▶ Task requirements
In the records below, begin at the line that has "blue cross: (706, 221)" and stop after the line that has "black square: (260, 114) -> (284, 195), moved"; quote those lines verbatim and nothing more.

▶ Provided material
++++
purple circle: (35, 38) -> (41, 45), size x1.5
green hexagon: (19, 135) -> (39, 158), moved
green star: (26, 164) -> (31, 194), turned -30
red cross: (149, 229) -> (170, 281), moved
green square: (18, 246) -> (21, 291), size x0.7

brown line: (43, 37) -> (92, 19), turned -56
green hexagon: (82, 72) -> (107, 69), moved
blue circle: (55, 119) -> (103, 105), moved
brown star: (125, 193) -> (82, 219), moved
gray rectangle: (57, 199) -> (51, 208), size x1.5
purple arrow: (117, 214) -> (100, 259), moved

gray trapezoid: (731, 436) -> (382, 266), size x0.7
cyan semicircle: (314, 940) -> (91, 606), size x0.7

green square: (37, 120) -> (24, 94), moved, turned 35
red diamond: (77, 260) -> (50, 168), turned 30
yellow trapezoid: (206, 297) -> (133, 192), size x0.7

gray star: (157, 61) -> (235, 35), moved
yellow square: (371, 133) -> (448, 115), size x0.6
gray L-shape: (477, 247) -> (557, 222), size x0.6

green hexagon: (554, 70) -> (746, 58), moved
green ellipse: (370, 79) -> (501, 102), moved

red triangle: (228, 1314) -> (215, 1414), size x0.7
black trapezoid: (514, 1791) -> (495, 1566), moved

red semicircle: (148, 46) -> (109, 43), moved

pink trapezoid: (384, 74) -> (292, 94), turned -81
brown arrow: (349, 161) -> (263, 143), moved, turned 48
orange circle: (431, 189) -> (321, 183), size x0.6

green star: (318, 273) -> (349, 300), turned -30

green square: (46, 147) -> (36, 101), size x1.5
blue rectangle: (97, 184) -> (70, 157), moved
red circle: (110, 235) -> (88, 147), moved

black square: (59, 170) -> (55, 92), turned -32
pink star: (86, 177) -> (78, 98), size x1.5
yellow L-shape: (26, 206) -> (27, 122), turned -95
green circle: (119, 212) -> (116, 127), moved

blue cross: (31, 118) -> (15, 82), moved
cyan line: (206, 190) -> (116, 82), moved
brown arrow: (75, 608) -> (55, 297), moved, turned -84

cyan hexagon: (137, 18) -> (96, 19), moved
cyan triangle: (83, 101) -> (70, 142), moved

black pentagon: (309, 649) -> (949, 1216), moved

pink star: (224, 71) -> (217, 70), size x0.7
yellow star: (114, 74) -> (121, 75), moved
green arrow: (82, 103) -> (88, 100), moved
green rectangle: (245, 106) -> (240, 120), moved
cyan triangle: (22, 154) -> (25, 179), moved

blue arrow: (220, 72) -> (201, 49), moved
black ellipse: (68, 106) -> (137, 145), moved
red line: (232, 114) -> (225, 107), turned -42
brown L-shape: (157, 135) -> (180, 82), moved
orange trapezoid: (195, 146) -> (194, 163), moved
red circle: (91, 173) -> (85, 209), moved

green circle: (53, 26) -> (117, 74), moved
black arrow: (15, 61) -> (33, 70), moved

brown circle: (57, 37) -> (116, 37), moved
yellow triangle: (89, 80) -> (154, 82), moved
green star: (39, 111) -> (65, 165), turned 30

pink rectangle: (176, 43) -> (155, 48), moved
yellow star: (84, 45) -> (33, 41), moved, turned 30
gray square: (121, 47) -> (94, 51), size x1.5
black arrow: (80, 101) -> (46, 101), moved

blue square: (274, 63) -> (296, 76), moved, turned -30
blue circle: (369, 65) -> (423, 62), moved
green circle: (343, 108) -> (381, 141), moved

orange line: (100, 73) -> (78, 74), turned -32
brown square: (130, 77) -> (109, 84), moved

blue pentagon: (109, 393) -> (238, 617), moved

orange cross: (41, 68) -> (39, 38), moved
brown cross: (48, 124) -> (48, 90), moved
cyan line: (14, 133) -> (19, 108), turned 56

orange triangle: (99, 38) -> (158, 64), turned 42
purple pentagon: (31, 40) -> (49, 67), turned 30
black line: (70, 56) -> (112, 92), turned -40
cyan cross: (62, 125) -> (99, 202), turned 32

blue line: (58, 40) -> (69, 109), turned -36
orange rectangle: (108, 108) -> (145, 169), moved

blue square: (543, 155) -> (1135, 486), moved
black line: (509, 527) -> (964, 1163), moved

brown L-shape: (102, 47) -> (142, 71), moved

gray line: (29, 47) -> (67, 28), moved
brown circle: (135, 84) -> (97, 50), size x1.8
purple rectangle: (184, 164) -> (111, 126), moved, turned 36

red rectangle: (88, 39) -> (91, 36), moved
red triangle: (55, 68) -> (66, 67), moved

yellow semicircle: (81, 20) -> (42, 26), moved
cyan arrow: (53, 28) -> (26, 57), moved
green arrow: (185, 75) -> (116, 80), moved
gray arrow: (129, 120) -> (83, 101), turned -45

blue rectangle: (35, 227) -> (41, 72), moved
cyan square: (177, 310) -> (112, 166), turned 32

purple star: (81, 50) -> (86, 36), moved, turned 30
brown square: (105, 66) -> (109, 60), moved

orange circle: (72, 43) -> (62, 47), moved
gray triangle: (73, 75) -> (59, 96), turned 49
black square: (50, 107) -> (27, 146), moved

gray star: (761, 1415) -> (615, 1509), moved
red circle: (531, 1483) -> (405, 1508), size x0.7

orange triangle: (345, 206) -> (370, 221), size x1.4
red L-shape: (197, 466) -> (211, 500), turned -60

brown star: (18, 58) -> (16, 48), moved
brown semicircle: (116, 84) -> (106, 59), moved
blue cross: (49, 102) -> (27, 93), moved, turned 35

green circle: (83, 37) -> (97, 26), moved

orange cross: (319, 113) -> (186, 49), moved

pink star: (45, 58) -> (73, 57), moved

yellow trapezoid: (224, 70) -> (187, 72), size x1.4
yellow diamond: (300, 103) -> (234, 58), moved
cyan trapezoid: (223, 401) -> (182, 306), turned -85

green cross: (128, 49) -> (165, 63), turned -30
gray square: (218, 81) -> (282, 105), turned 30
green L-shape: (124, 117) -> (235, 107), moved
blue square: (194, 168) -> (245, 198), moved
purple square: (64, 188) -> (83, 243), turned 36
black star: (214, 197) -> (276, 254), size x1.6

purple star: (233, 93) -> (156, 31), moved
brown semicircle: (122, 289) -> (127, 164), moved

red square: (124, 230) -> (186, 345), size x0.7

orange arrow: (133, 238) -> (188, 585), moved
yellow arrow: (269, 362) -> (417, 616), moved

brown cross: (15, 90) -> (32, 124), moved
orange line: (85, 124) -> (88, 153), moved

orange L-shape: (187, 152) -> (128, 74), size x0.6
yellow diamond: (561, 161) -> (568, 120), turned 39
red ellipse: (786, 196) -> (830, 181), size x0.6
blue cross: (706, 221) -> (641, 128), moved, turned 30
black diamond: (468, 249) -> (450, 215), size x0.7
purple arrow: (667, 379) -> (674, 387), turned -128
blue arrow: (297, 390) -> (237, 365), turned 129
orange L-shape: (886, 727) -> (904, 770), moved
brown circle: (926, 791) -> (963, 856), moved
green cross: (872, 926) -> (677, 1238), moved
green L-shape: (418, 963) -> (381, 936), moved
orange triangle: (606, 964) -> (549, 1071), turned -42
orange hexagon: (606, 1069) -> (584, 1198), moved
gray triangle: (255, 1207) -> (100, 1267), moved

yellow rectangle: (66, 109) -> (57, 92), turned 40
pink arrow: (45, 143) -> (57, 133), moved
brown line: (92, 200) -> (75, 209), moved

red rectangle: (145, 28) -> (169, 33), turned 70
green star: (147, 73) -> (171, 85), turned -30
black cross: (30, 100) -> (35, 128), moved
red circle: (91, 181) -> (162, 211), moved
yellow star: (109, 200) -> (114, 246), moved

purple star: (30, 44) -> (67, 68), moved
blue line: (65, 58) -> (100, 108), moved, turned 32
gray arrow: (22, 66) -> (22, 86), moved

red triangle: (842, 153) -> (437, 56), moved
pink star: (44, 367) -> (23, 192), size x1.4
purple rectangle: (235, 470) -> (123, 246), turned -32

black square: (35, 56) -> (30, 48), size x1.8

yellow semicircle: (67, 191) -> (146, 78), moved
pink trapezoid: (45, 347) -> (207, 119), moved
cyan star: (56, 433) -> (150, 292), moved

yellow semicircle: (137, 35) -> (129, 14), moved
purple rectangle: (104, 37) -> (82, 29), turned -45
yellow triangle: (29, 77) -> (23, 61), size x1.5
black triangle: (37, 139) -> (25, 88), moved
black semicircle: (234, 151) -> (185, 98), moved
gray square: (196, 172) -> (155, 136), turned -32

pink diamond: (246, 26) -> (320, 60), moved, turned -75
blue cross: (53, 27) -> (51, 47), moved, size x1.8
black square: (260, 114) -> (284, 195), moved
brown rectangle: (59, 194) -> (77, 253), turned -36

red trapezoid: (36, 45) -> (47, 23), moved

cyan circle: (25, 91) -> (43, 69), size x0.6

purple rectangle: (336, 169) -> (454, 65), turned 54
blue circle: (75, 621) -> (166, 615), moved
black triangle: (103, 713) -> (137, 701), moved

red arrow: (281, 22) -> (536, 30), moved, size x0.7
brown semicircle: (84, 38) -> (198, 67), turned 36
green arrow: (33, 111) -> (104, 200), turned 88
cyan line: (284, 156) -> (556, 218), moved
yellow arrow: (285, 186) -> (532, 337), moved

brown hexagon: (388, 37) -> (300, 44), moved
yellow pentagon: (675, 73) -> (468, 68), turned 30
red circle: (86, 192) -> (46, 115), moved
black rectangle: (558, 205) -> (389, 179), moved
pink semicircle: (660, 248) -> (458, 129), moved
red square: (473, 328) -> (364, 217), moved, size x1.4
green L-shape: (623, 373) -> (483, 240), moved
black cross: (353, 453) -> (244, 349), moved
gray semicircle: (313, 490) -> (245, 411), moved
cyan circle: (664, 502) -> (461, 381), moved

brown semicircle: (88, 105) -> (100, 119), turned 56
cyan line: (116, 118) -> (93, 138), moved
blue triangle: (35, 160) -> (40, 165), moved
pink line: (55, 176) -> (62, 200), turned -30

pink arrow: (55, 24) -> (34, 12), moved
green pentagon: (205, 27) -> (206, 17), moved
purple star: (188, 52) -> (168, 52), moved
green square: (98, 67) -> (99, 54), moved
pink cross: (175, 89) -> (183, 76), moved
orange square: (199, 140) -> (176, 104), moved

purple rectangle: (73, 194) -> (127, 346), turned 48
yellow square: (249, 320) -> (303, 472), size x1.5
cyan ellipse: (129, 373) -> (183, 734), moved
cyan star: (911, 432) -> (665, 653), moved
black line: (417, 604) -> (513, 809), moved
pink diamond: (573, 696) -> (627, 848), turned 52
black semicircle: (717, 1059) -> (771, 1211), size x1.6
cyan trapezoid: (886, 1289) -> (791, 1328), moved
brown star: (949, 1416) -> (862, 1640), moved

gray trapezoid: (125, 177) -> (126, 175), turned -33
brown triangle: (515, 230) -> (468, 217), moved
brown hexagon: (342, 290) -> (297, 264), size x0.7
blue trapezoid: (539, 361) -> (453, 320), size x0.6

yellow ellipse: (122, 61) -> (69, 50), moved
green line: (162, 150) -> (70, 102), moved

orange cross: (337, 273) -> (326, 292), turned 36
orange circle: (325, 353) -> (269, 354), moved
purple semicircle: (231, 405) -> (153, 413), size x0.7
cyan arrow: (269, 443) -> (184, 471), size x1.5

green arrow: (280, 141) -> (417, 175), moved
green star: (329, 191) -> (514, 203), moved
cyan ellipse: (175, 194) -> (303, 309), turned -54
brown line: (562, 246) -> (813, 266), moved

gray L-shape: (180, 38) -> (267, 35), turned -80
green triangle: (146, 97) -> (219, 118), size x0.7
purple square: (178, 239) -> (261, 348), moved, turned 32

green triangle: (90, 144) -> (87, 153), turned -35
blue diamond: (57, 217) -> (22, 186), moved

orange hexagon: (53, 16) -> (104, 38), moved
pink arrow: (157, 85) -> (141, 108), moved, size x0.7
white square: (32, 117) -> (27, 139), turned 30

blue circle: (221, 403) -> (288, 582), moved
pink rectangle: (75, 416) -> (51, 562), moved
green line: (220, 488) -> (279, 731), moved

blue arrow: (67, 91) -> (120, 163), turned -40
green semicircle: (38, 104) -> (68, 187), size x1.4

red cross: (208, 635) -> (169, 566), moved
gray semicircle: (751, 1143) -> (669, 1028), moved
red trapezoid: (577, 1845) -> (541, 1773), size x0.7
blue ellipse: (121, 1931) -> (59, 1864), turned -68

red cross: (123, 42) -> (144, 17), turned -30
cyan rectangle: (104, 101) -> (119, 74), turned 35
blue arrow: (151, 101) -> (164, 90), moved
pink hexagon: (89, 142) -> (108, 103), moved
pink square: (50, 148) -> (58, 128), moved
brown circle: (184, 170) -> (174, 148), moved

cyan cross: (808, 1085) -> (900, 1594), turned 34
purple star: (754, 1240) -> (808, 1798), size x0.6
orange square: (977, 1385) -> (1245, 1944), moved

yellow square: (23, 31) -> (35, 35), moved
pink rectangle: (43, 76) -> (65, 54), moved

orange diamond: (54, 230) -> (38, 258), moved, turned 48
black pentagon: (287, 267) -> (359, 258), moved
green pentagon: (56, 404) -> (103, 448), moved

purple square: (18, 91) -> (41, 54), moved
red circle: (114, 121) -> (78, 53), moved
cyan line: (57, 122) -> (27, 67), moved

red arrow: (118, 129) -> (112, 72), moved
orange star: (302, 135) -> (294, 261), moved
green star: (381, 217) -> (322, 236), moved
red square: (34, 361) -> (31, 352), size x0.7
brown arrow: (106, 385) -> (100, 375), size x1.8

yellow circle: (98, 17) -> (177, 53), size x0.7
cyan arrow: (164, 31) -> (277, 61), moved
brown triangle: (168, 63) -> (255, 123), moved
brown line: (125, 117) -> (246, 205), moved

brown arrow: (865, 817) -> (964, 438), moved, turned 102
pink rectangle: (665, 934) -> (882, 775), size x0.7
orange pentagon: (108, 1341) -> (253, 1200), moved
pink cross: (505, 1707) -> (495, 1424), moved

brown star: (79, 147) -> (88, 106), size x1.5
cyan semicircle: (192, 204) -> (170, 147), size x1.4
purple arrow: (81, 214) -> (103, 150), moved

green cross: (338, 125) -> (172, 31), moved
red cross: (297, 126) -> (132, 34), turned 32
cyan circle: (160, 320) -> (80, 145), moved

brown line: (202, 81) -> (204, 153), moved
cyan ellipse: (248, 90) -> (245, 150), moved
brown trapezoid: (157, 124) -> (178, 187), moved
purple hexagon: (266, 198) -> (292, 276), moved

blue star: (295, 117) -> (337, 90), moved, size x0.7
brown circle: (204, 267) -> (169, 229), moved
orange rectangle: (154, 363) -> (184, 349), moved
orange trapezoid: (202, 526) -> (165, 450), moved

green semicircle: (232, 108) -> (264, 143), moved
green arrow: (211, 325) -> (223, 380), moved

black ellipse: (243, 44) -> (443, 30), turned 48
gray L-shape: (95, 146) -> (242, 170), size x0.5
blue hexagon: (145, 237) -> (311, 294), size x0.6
++++
▶ Answer space
blue cross: (706, 221) -> (641, 128), moved, turned 30
black diamond: (468, 249) -> (450, 215), size x0.7
purple arrow: (667, 379) -> (674, 387), turned -128
blue arrow: (297, 390) -> (237, 365), turned 129
orange L-shape: (886, 727) -> (904, 770), moved
brown circle: (926, 791) -> (963, 856), moved
green cross: (872, 926) -> (677, 1238), moved
green L-shape: (418, 963) -> (381, 936), moved
orange triangle: (606, 964) -> (549, 1071), turned -42
orange hexagon: (606, 1069) -> (584, 1198), moved
gray triangle: (255, 1207) -> (100, 1267), moved

yellow rectangle: (66, 109) -> (57, 92), turned 40
pink arrow: (45, 143) -> (57, 133), moved
brown line: (92, 200) -> (75, 209), moved

red rectangle: (145, 28) -> (169, 33), turned 70
green star: (147, 73) -> (171, 85), turned -30
black cross: (30, 100) -> (35, 128), moved
red circle: (91, 181) -> (162, 211), moved
yellow star: (109, 200) -> (114, 246), moved

purple star: (30, 44) -> (67, 68), moved
blue line: (65, 58) -> (100, 108), moved, turned 32
gray arrow: (22, 66) -> (22, 86), moved

red triangle: (842, 153) -> (437, 56), moved
pink star: (44, 367) -> (23, 192), size x1.4
purple rectangle: (235, 470) -> (123, 246), turned -32

black square: (35, 56) -> (30, 48), size x1.8

yellow semicircle: (67, 191) -> (146, 78), moved
pink trapezoid: (45, 347) -> (207, 119), moved
cyan star: (56, 433) -> (150, 292), moved

yellow semicircle: (137, 35) -> (129, 14), moved
purple rectangle: (104, 37) -> (82, 29), turned -45
yellow triangle: (29, 77) -> (23, 61), size x1.5
black triangle: (37, 139) -> (25, 88), moved
black semicircle: (234, 151) -> (185, 98), moved
gray square: (196, 172) -> (155, 136), turned -32

pink diamond: (246, 26) -> (320, 60), moved, turned -75
blue cross: (53, 27) -> (51, 47), moved, size x1.8
black square: (260, 114) -> (284, 195), moved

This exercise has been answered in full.